Write out each line exactly, starting with the one containing "Analyze this satellite" and stopping after the last line of the listing below.

----- Dataset entries

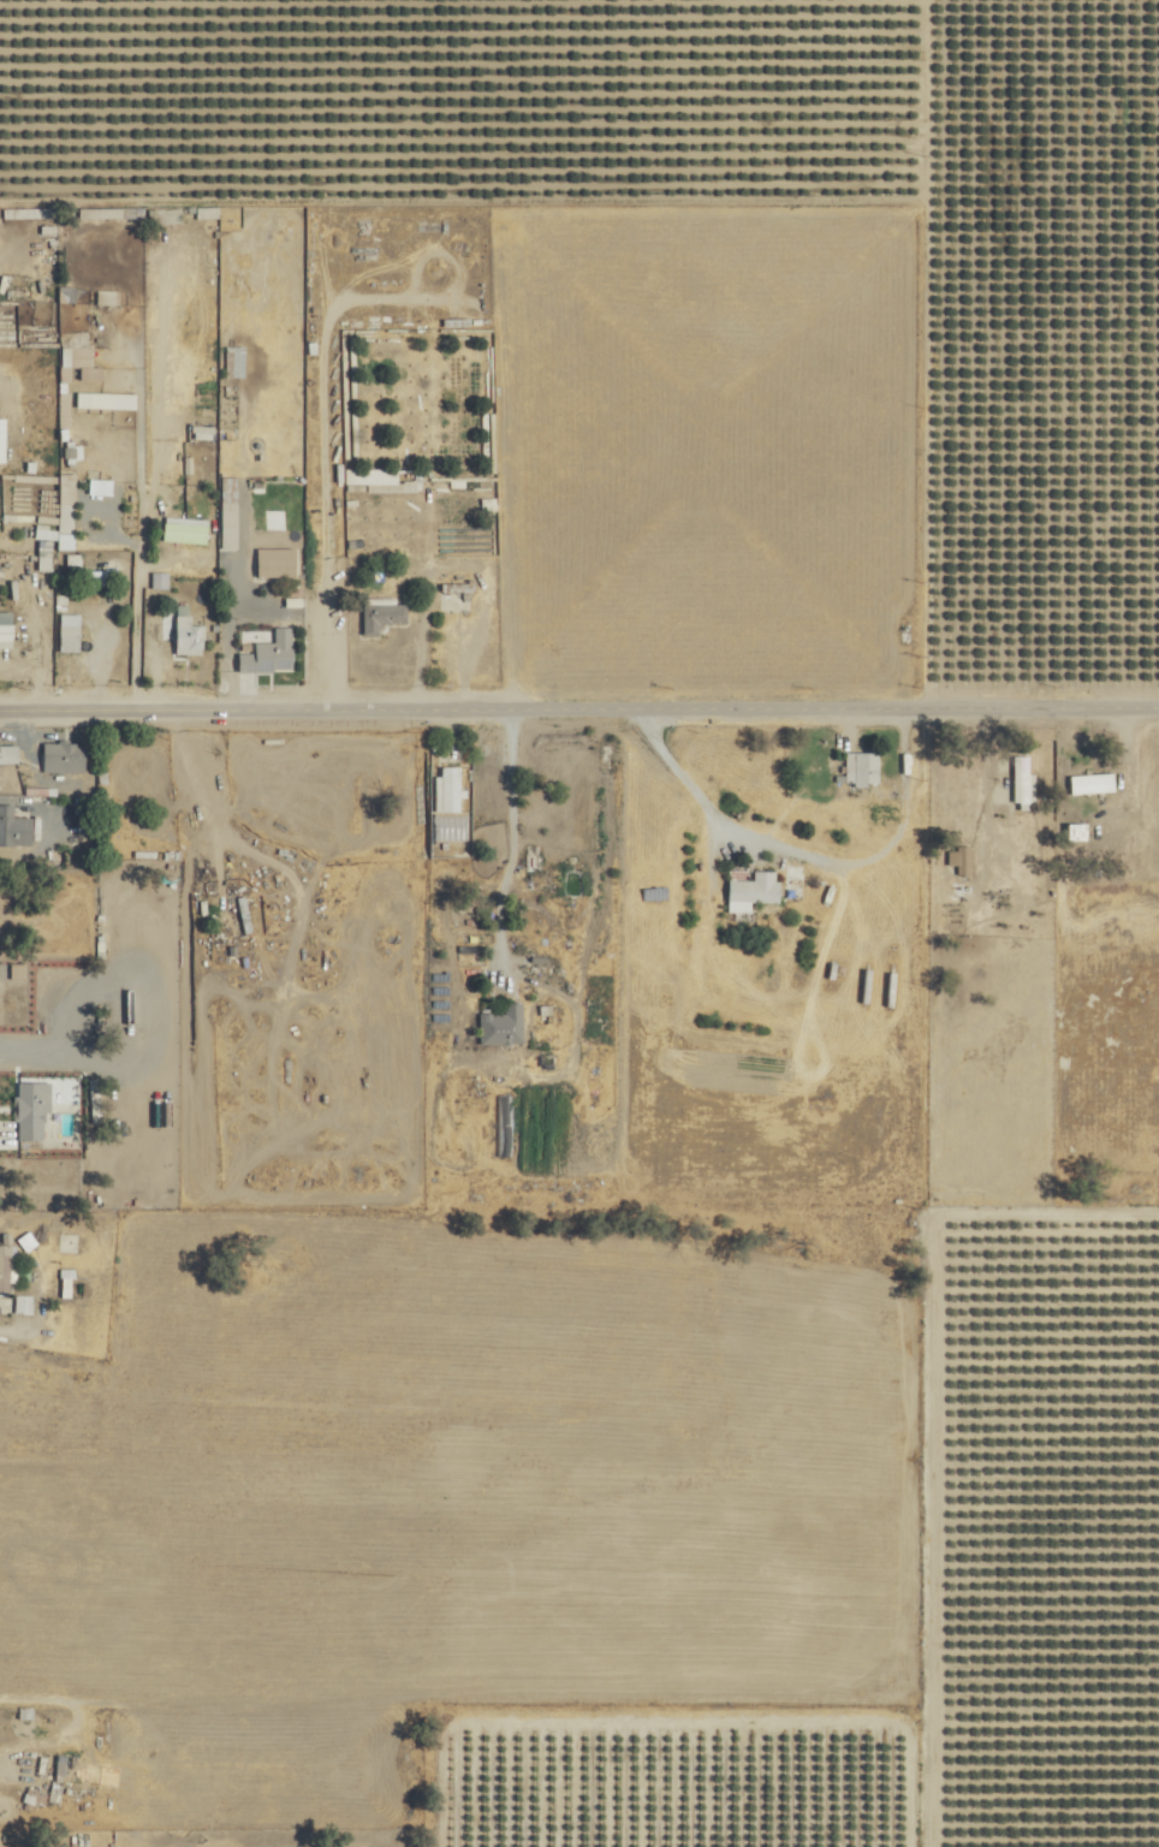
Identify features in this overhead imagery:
crop: (720, 198)
road: (932, 348)
building: (80, 358)
building: (107, 399)
building: (3, 440)
building: (378, 474)
building: (101, 485)
building: (67, 501)
building: (229, 511)
building: (186, 528)
building: (277, 560)
building: (160, 578)
building: (383, 612)
building: (186, 622)
road: (331, 625)
building: (6, 628)
building: (70, 631)
building: (277, 648)
road: (579, 703)
building: (9, 751)
building: (65, 755)
building: (862, 766)
building: (1092, 781)
building: (17, 830)
building: (1076, 830)
road: (510, 839)
road: (808, 852)
building: (960, 858)
building: (754, 890)
building: (250, 917)
building: (503, 1024)
building: (33, 1107)
building: (8, 1264)
building: (24, 1302)
crop: (1032, 1509)
road: (213, 1705)

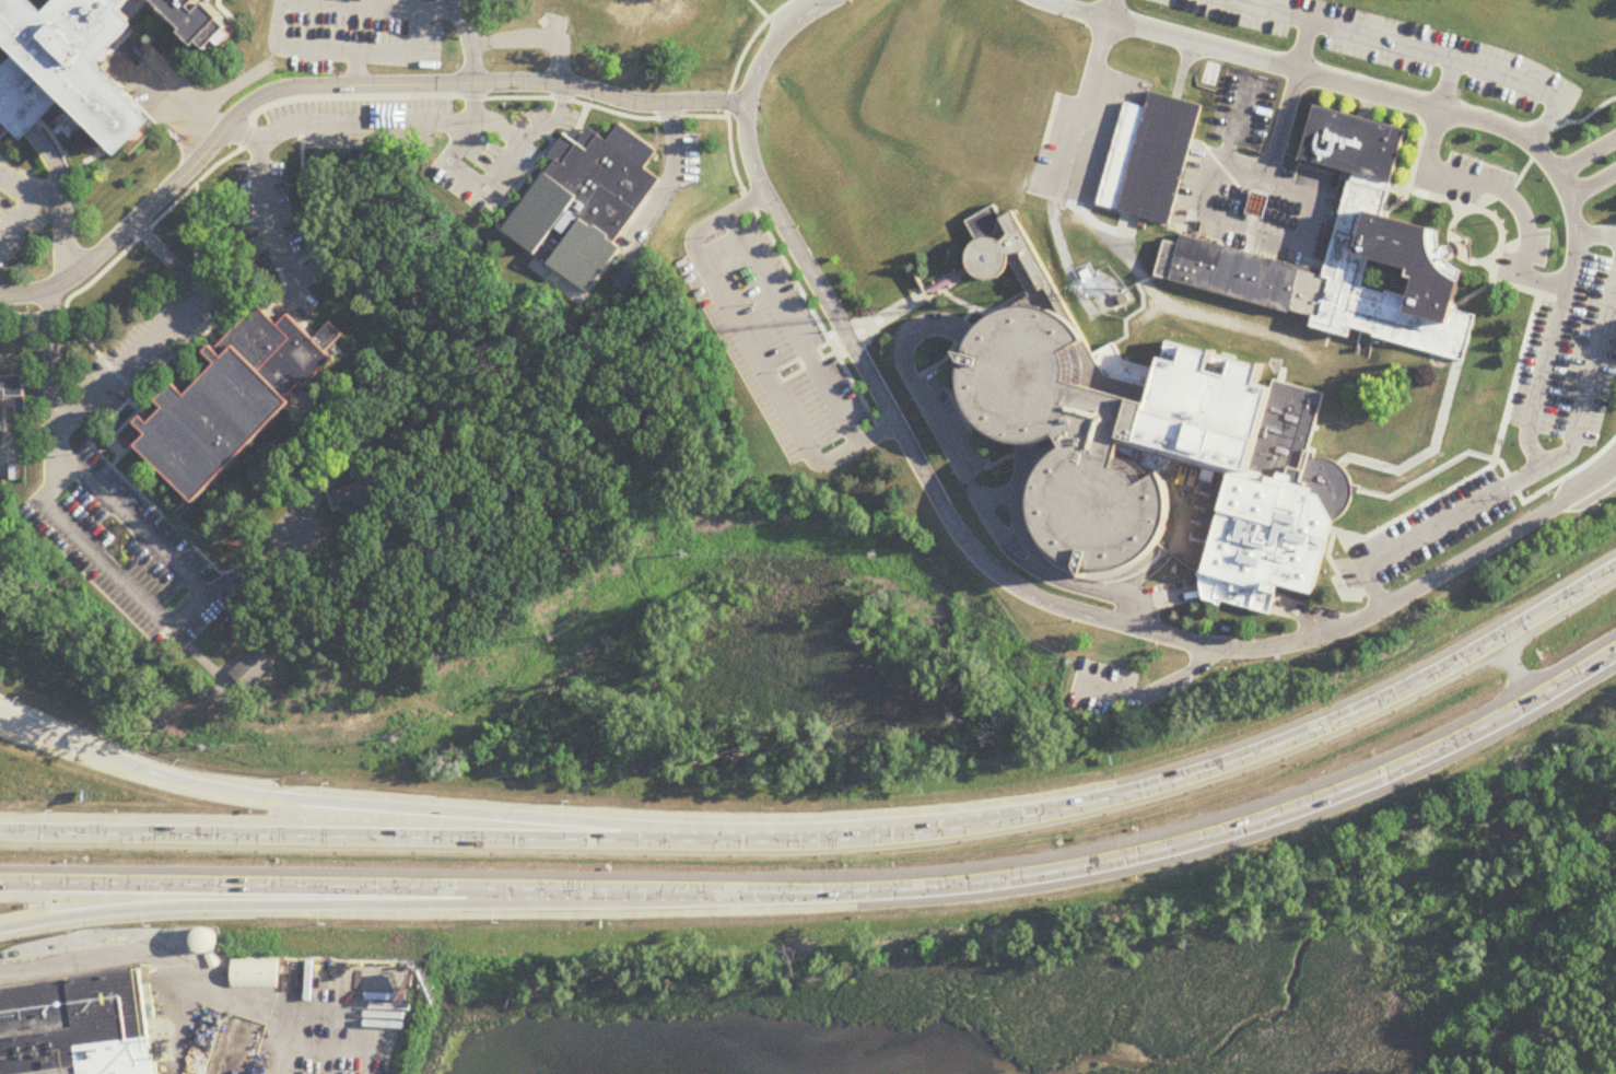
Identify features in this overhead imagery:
road: (352, 6)
road: (1109, 6)
road: (432, 7)
building: (651, 22)
road: (1431, 52)
building: (84, 59)
road: (335, 87)
road: (1163, 90)
road: (296, 99)
road: (18, 101)
road: (1086, 101)
road: (1460, 106)
road: (727, 110)
road: (14, 116)
road: (183, 117)
road: (318, 126)
road: (574, 128)
road: (244, 134)
road: (547, 135)
parking lot: (428, 137)
road: (57, 145)
road: (1584, 155)
building: (1160, 158)
road: (51, 165)
road: (452, 167)
road: (525, 174)
road: (1481, 175)
road: (34, 179)
road: (665, 179)
road: (1204, 181)
parking lot: (664, 182)
road: (1590, 184)
building: (584, 201)
road: (309, 207)
road: (63, 208)
road: (19, 216)
road: (1595, 228)
building: (996, 245)
road: (212, 315)
road: (32, 316)
road: (160, 331)
road: (749, 350)
road: (1589, 379)
building: (11, 388)
building: (1230, 388)
building: (232, 400)
road: (128, 421)
road: (107, 444)
road: (4, 454)
road: (107, 470)
road: (972, 487)
building: (363, 504)
road: (1430, 531)
road: (180, 537)
road: (277, 557)
road: (102, 561)
road: (998, 575)
building: (251, 670)
road: (1154, 688)
road: (387, 811)
road: (836, 839)
road: (831, 893)
road: (310, 907)
building: (205, 942)
road: (172, 968)
building: (254, 976)
building: (77, 1033)
building: (240, 1048)

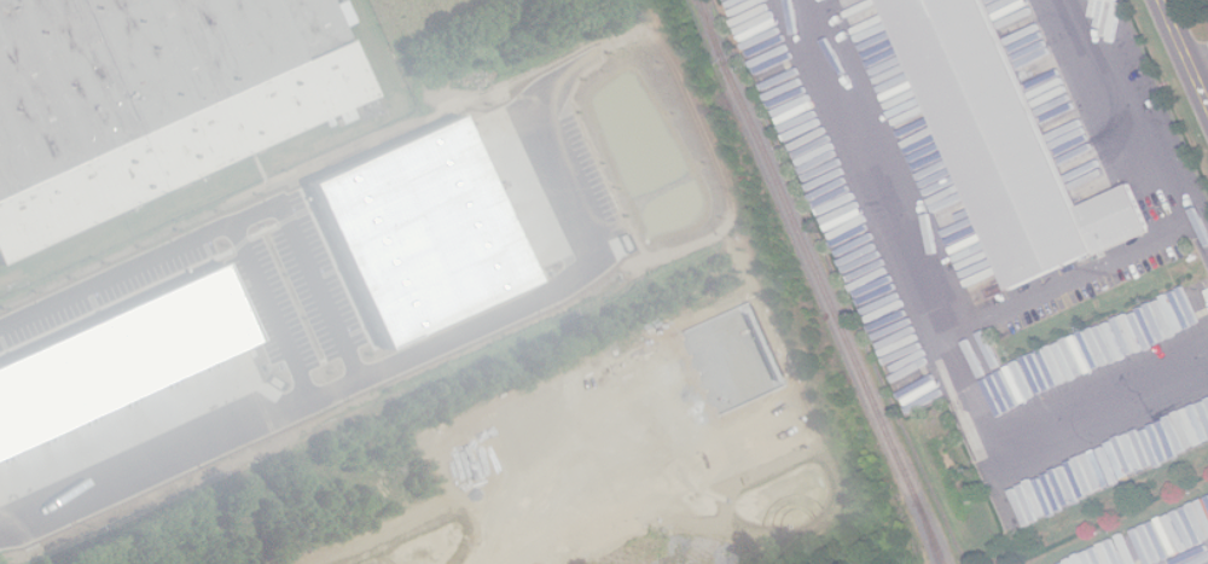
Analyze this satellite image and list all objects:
railway: (714, 33)
road: (1185, 50)
road: (1199, 59)
building: (151, 99)
building: (1007, 145)
road: (870, 164)
road: (1202, 219)
road: (1188, 220)
railway: (821, 282)
road: (338, 325)
road: (1043, 429)
railway: (928, 534)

----------

_Task solution_.
Analyze this satellite image and list all objects:
railway: (714, 33)
road: (1185, 50)
road: (1199, 59)
building: (151, 99)
building: (1007, 145)
road: (870, 164)
road: (1202, 219)
road: (1188, 220)
railway: (821, 282)
road: (338, 325)
road: (1043, 429)
railway: (928, 534)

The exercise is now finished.